== TASK BRIEF ==
Below are lines of data, and only some are wanted. Please repeat exactly those from the line that has "(742, 379) = (463, 363): pink" through the line that has "(885, 447) = (282, 395): turquoise".

== MATERIAL TO PROCESS ==
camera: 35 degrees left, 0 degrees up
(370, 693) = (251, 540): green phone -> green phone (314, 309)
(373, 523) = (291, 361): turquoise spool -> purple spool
==
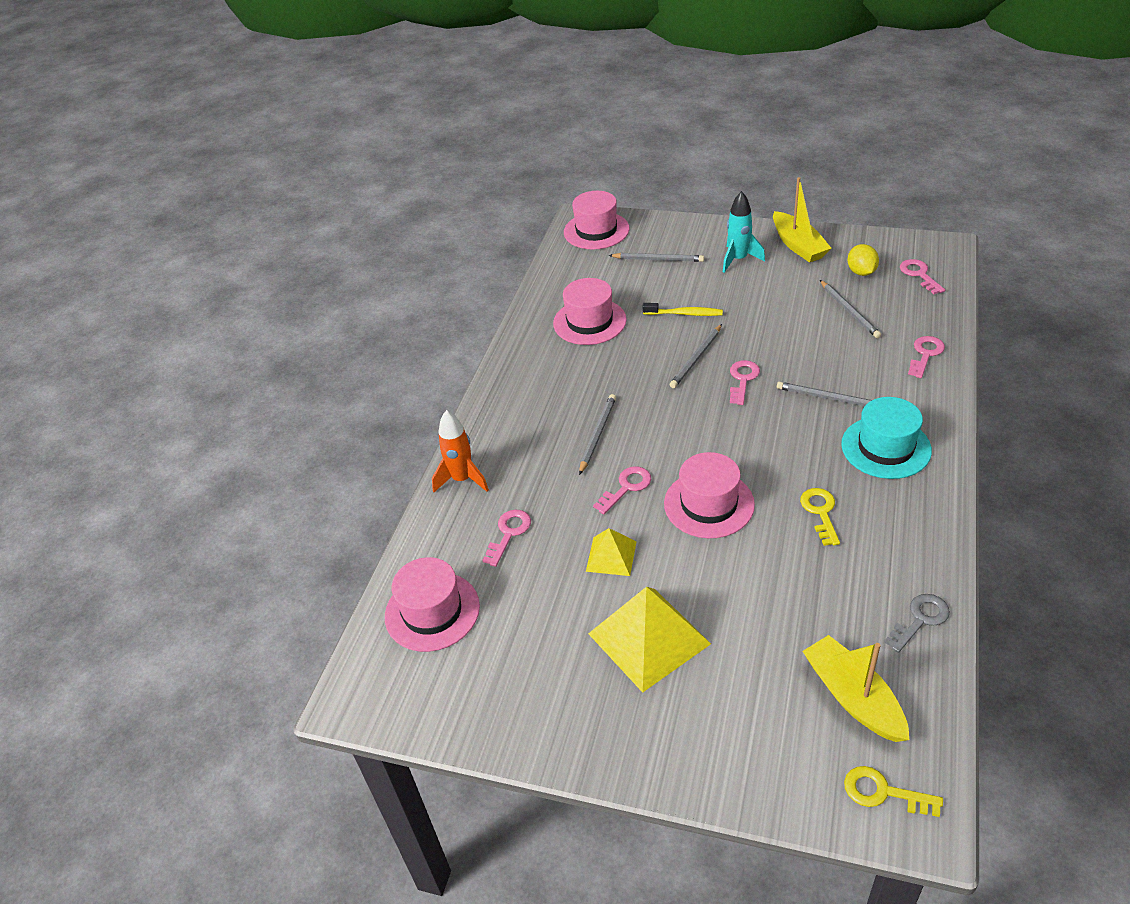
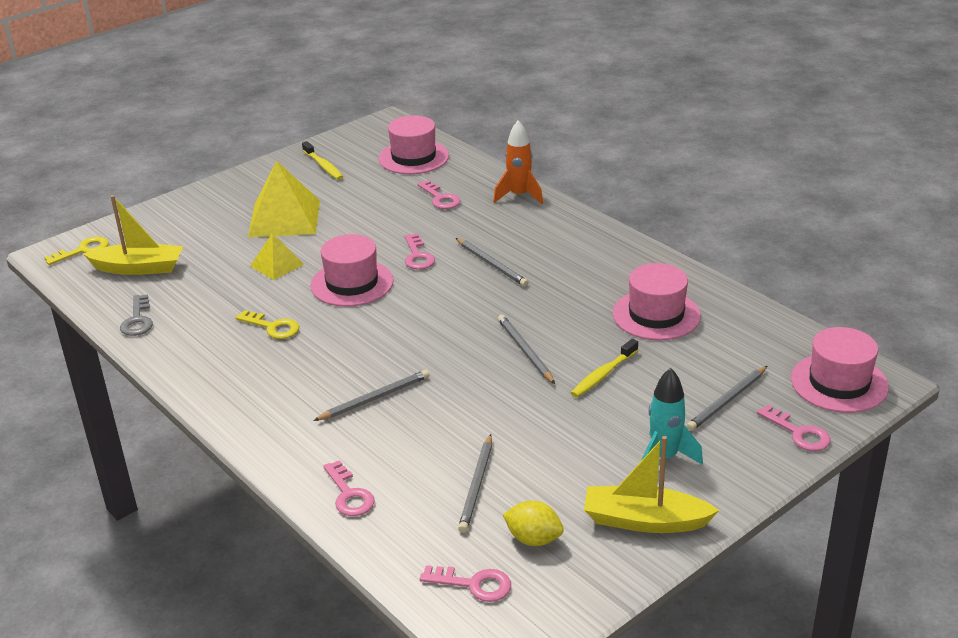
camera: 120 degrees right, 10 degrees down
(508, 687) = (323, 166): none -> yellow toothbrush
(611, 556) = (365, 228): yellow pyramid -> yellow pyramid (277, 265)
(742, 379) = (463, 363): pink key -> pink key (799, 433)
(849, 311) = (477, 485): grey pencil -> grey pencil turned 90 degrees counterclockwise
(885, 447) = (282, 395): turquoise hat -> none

== WRITTEN REPLY ==
(742, 379) = (463, 363): pink key -> pink key (799, 433)
(849, 311) = (477, 485): grey pencil -> grey pencil turned 90 degrees counterclockwise
(885, 447) = (282, 395): turquoise hat -> none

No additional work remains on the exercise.